WHAT YOU SHOULD DO » Return, word for word, only the lines of the data below that lie between the line with "The russet cylinder" and the line with "The golden citrus fruit at [449,222,493,252]", those two lines included.

MATERIAL FOR THIS TASK »
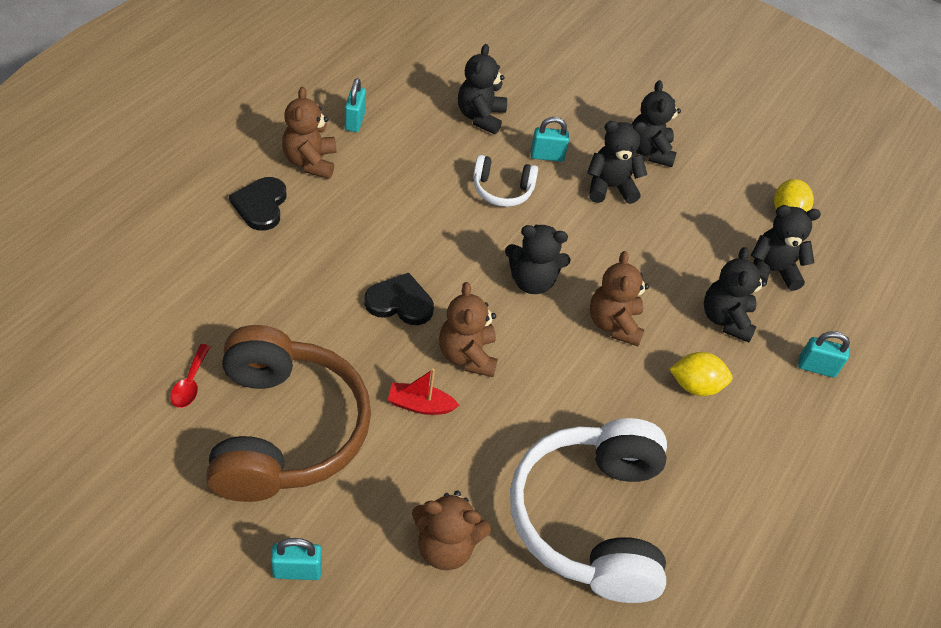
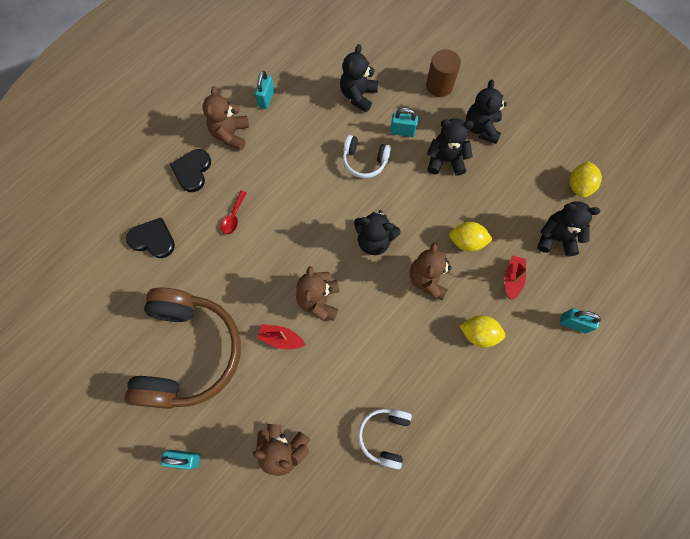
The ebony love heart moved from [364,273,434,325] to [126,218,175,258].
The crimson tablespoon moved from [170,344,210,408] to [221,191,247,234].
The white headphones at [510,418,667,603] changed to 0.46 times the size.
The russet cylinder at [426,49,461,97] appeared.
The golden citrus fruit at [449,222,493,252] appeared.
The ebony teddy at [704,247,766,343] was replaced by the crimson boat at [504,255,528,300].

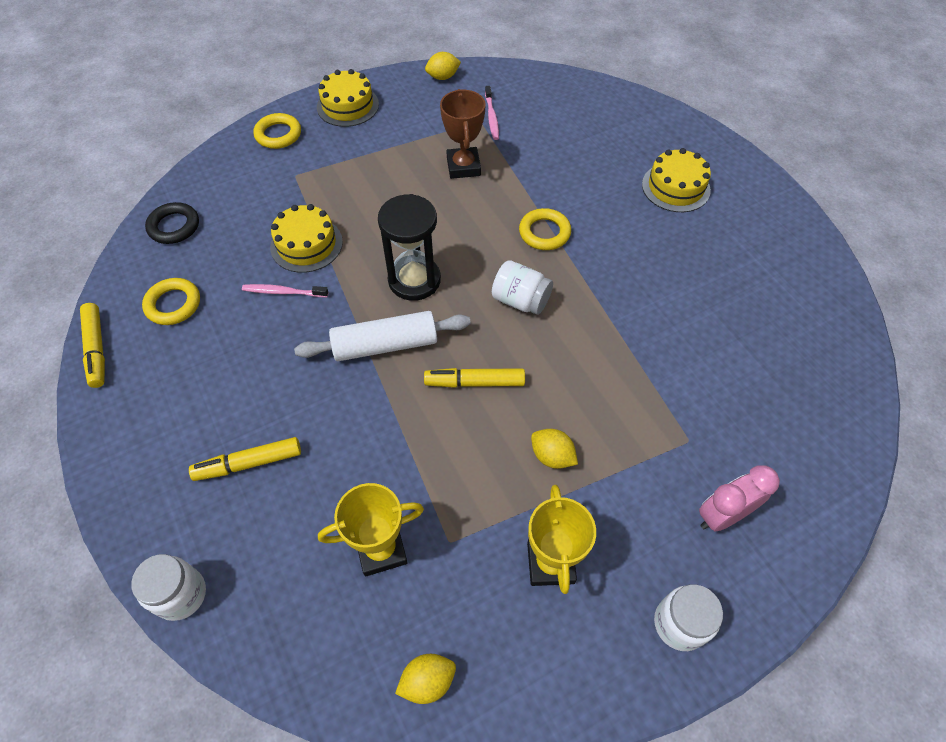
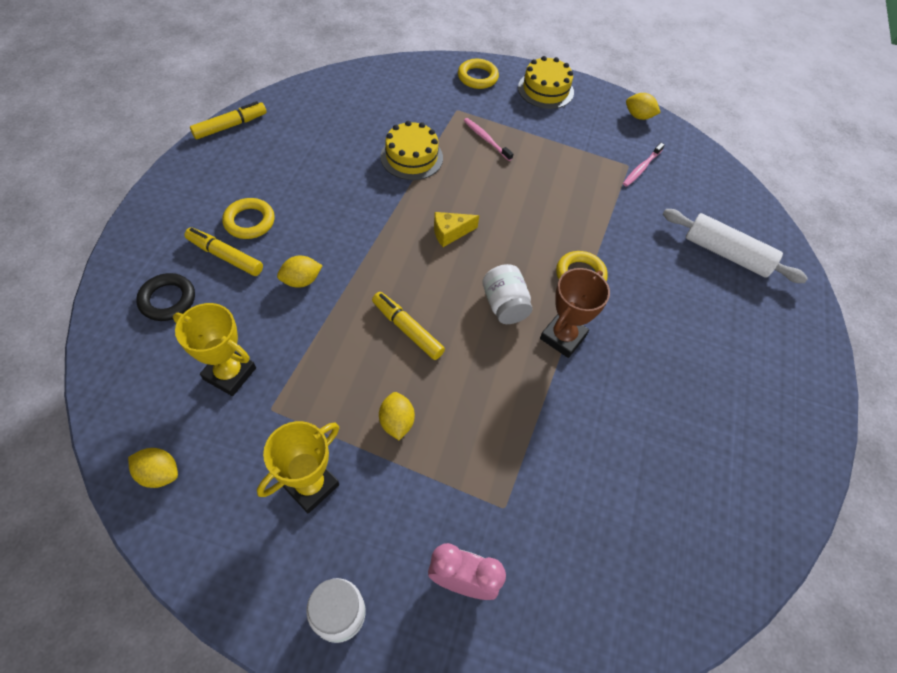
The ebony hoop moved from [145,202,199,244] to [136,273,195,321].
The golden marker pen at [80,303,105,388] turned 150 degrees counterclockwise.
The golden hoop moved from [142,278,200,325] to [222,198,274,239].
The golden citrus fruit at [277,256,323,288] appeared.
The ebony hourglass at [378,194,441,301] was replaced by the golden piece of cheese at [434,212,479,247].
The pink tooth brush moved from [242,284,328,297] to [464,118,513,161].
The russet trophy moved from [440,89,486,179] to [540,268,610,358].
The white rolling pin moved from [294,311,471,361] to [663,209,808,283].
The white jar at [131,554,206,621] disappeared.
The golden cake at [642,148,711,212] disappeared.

---

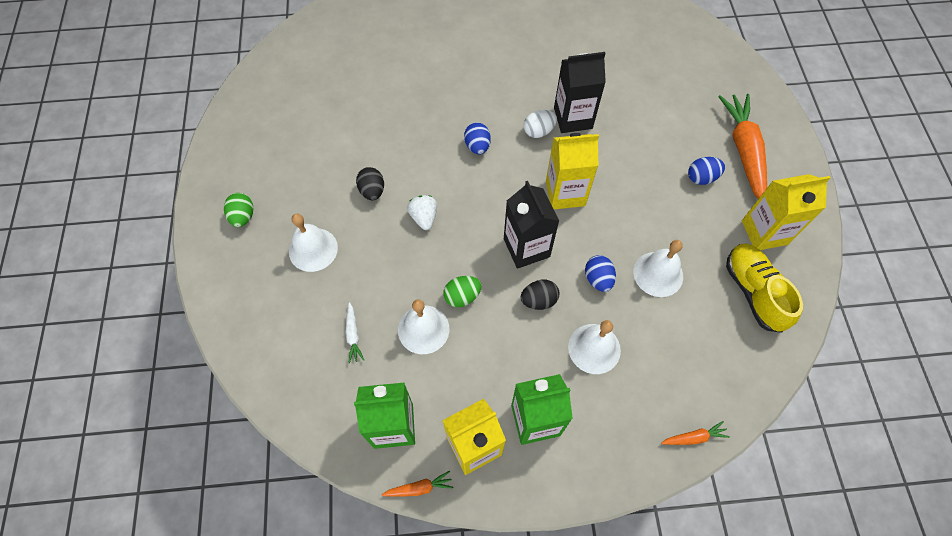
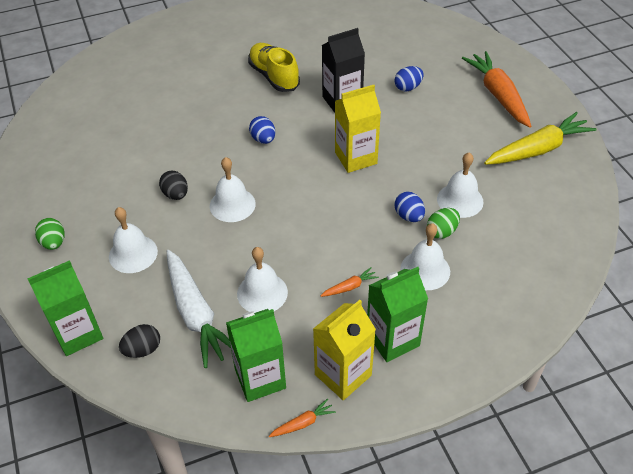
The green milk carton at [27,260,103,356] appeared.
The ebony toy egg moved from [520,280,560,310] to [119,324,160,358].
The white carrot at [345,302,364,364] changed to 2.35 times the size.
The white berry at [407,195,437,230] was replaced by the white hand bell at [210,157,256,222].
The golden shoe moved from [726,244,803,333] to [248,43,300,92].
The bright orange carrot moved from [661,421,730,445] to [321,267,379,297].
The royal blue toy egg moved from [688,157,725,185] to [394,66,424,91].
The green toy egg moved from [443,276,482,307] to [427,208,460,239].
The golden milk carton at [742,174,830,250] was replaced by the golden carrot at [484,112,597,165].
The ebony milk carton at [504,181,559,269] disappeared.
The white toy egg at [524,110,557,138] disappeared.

RESPONSE TO THIS EXERCISE »
The russet cylinder at [426,49,461,97] appeared.
The golden citrus fruit at [449,222,493,252] appeared.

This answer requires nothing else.